» SET PROBLEM:
Count the lines in the rows below that contain the string "fraction", and give only that number.
··· ENTRIES PROVIDED ···
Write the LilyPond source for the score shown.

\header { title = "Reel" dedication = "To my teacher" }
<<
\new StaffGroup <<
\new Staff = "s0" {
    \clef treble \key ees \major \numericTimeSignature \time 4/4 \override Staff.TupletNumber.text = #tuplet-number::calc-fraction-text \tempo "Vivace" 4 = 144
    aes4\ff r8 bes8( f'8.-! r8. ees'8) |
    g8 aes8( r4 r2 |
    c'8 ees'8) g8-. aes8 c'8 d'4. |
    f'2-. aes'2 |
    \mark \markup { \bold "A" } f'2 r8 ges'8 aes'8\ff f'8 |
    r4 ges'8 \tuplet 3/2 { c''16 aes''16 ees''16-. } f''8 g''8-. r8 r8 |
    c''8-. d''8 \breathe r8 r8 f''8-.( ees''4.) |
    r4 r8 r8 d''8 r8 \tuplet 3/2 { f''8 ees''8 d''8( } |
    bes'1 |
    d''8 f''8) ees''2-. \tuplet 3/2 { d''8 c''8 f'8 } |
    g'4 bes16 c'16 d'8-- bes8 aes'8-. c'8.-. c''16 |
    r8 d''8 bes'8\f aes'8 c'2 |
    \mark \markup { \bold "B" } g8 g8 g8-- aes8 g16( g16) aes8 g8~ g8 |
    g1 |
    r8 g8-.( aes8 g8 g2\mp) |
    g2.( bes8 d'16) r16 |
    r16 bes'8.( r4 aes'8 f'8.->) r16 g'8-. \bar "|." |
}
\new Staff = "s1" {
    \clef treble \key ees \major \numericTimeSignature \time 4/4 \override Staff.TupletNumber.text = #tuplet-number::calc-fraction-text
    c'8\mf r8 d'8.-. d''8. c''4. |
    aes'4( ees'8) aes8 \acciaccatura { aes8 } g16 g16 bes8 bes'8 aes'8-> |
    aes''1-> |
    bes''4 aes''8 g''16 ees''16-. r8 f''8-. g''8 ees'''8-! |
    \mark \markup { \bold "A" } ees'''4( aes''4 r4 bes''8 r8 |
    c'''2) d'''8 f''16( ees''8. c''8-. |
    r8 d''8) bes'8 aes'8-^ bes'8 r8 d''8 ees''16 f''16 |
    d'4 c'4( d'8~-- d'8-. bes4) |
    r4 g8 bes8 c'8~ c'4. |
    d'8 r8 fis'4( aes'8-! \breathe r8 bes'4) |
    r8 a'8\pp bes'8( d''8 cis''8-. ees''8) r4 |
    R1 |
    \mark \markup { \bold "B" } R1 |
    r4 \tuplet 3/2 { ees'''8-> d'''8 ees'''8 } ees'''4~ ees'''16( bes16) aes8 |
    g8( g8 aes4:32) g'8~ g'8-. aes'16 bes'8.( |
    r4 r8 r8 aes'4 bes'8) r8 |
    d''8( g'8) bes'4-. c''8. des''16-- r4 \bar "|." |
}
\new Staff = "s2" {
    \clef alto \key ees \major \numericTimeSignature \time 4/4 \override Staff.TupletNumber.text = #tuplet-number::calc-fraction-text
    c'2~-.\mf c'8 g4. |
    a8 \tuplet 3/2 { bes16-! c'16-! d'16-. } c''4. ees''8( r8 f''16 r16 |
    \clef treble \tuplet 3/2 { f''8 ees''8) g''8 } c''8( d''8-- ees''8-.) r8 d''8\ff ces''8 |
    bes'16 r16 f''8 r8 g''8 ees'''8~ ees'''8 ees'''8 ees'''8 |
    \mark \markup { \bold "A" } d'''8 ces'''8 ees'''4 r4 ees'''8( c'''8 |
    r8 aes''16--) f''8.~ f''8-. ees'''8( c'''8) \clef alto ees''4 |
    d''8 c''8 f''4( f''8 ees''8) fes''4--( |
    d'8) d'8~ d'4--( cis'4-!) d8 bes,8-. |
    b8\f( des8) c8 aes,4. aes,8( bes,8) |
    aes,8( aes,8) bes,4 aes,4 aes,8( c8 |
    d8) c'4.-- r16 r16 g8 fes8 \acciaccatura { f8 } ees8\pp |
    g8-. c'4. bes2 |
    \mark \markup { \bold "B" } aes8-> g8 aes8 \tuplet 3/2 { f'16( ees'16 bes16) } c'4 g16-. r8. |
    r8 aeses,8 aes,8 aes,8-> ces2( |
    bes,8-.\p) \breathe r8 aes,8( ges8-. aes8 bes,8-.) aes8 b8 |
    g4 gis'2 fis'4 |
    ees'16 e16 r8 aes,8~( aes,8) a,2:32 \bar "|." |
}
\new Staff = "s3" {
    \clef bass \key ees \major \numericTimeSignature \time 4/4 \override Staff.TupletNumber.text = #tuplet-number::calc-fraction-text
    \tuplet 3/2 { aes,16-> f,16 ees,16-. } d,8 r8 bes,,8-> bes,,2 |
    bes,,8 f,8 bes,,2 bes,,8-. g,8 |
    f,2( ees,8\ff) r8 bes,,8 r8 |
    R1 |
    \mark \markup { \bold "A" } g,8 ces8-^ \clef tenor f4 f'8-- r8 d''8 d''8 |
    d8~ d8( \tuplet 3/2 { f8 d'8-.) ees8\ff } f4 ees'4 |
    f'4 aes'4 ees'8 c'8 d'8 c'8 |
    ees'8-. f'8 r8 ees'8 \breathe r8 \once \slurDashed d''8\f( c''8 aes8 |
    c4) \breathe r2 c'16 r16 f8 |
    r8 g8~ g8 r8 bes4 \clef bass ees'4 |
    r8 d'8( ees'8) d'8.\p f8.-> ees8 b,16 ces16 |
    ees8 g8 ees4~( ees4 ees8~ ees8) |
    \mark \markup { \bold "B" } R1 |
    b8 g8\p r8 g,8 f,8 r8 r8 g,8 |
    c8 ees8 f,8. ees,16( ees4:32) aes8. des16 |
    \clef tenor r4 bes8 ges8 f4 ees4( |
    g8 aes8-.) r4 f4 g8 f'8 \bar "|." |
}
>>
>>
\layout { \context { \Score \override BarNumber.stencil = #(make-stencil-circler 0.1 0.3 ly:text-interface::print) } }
···
» RESULT OF THIS TASK:
4